▶ [WHAT NEEDS TO BE DONE]
Swap "cyan line" for "cyan segment" in the lines, starting at the line that has "blue pentagon: moved 2 px right, 1 px up" and stopping after the one that has "pink pentagon: moved 16 px right, 6 px up". Give only those lines, with nothing else changed and the pictures left out.

▶ [MATERIAL TO PROCESS]
::::::::
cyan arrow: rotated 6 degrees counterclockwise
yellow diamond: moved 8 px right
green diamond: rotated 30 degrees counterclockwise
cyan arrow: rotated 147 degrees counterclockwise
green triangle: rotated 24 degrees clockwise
::::::::
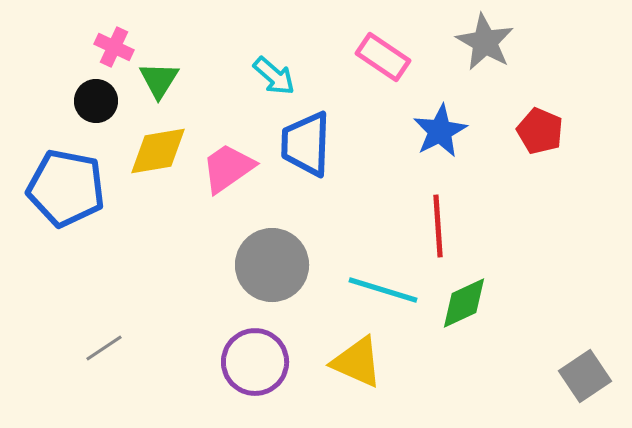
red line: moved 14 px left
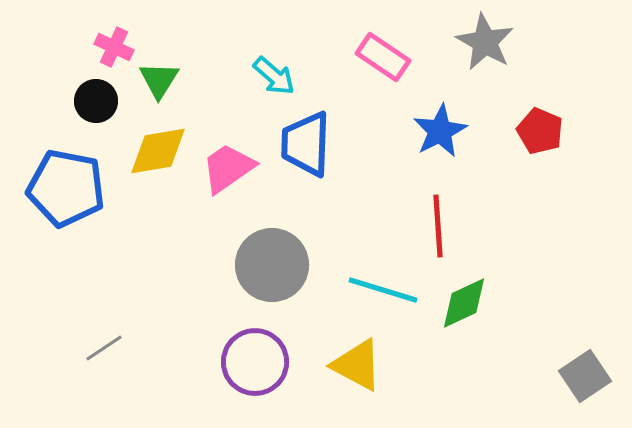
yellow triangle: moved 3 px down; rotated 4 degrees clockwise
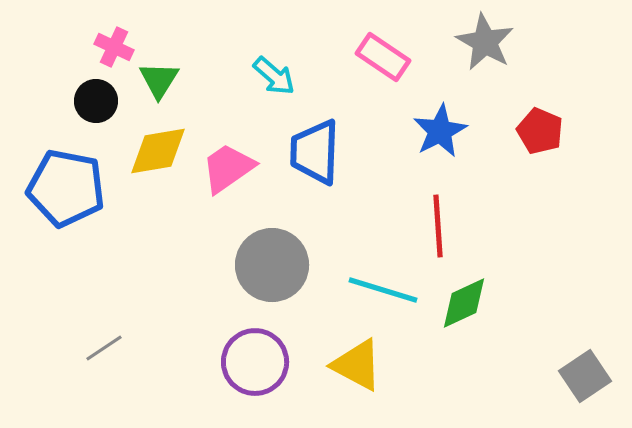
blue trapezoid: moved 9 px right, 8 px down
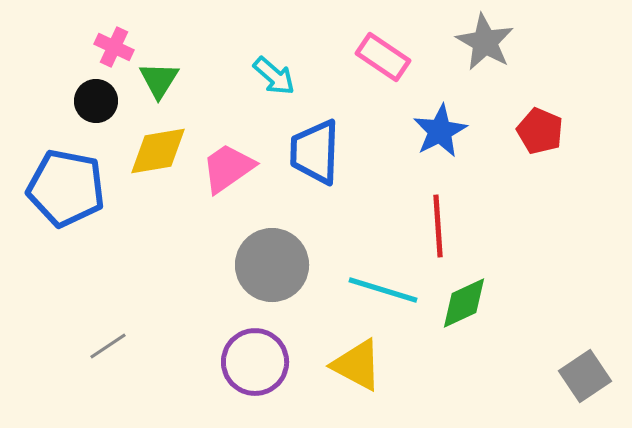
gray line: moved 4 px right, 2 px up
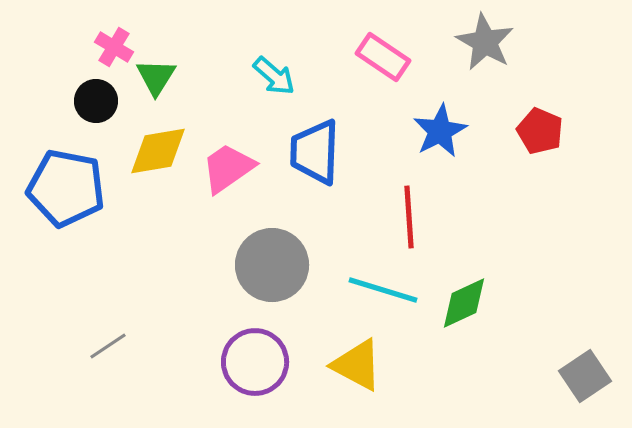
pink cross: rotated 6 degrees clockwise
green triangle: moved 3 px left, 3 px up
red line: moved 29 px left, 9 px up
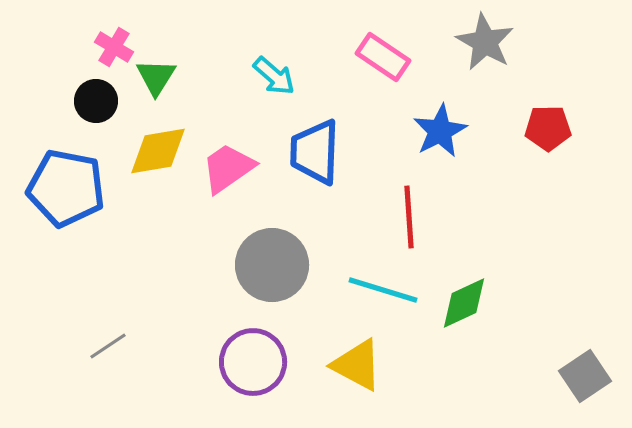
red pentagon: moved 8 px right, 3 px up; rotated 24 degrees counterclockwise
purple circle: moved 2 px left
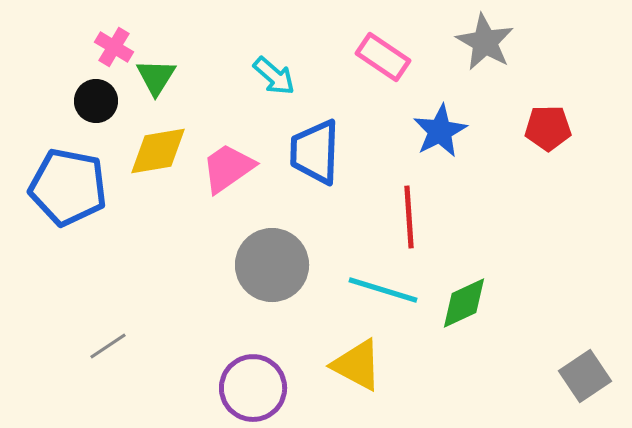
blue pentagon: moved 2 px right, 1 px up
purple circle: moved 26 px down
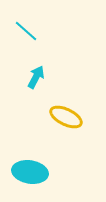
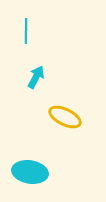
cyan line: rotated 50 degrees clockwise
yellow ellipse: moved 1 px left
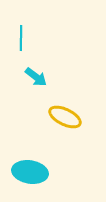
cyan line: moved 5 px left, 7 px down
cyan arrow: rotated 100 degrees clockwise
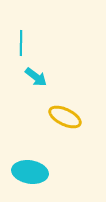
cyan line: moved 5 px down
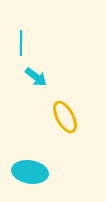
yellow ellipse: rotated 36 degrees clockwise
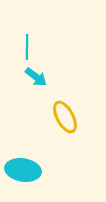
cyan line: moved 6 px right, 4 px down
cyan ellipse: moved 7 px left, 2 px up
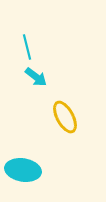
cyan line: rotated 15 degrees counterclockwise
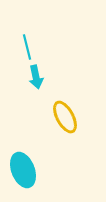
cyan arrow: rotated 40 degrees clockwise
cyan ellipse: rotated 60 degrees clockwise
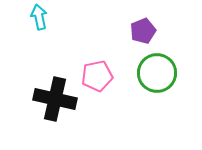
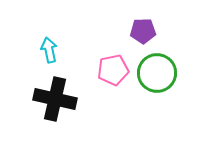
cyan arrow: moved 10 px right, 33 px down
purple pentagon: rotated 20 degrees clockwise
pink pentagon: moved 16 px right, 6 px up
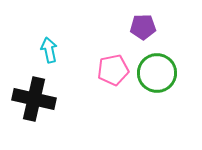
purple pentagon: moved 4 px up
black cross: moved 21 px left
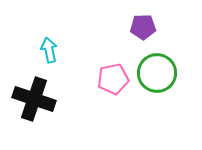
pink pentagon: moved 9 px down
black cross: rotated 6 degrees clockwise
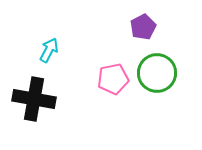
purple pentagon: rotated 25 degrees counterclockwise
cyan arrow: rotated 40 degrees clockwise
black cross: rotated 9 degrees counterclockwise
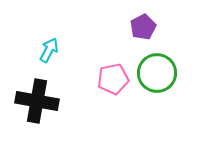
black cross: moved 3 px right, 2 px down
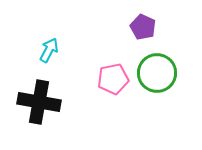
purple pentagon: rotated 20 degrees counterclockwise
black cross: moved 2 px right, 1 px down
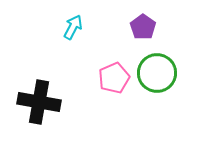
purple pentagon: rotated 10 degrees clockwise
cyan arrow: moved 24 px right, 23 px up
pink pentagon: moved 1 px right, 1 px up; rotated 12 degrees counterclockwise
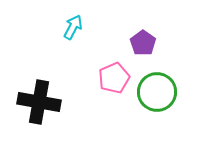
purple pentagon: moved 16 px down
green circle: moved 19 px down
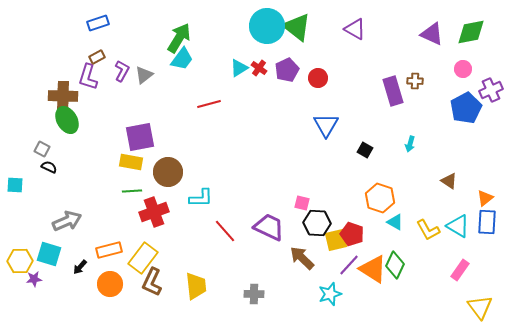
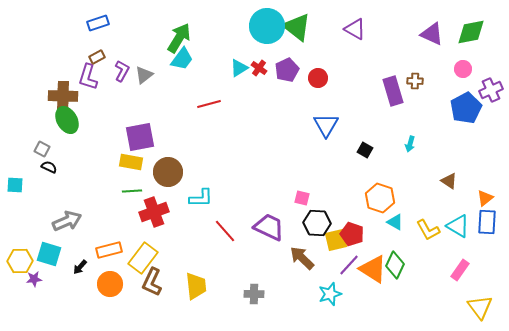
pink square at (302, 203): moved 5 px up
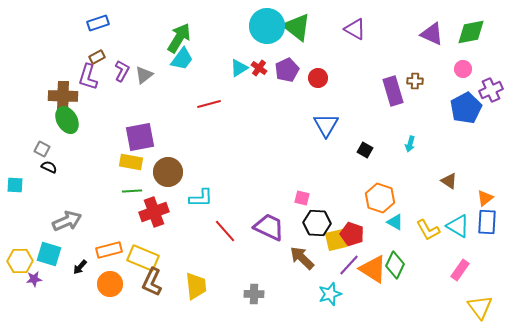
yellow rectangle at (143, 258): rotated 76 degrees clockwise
::::::::
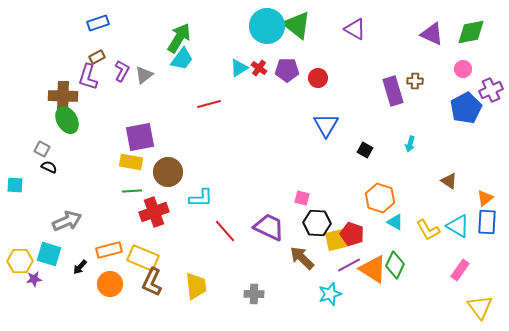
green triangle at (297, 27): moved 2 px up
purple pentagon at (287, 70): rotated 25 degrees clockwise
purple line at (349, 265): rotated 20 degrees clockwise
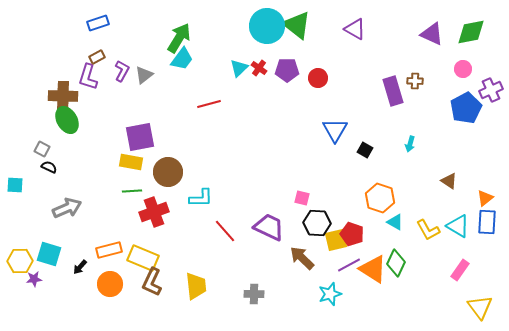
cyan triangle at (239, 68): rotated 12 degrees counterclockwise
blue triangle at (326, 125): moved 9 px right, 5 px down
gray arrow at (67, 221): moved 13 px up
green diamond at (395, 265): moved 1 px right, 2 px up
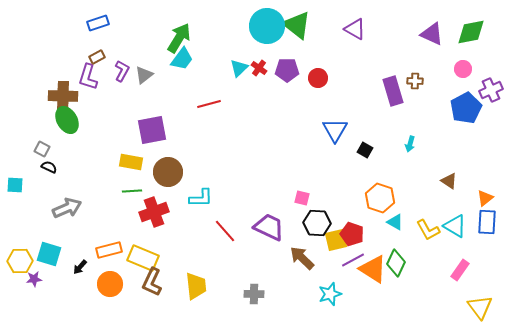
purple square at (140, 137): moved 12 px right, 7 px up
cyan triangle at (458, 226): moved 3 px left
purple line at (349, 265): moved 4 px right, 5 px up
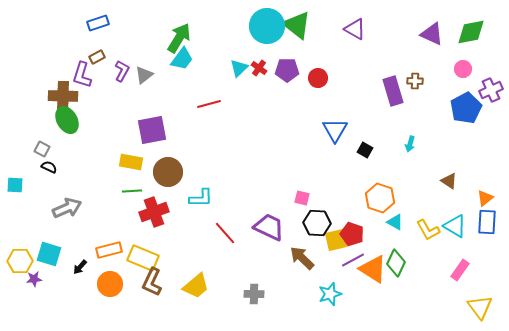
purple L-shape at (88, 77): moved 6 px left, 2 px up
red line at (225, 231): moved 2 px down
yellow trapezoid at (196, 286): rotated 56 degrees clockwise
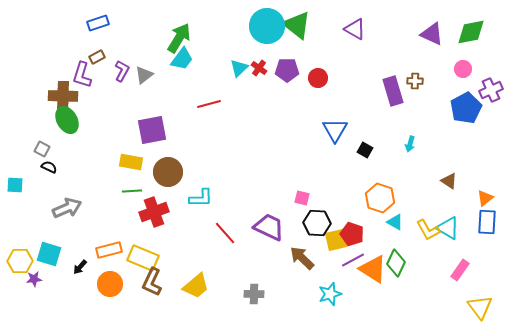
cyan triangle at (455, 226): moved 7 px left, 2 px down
::::::::
▶ [RESULT OF THE EXERCISE]
blue pentagon: moved 2 px right, 1 px up
purple circle: moved 26 px down
cyan segment: rotated 50 degrees clockwise
yellow ellipse: moved 1 px left
cyan segment: moved 5 px left, 7 px down
cyan arrow: rotated 100 degrees clockwise
cyan segment: moved 5 px down
yellow ellipse: rotated 36 degrees clockwise
cyan segment: moved 6 px right, 4 px down
cyan ellipse: moved 7 px left, 2 px up
cyan segment: rotated 15 degrees counterclockwise
cyan arrow: rotated 40 degrees clockwise
cyan ellipse: rotated 60 degrees clockwise
cyan arrow: moved 10 px right, 33 px down
purple pentagon: rotated 20 degrees clockwise
pink pentagon: moved 16 px right, 6 px up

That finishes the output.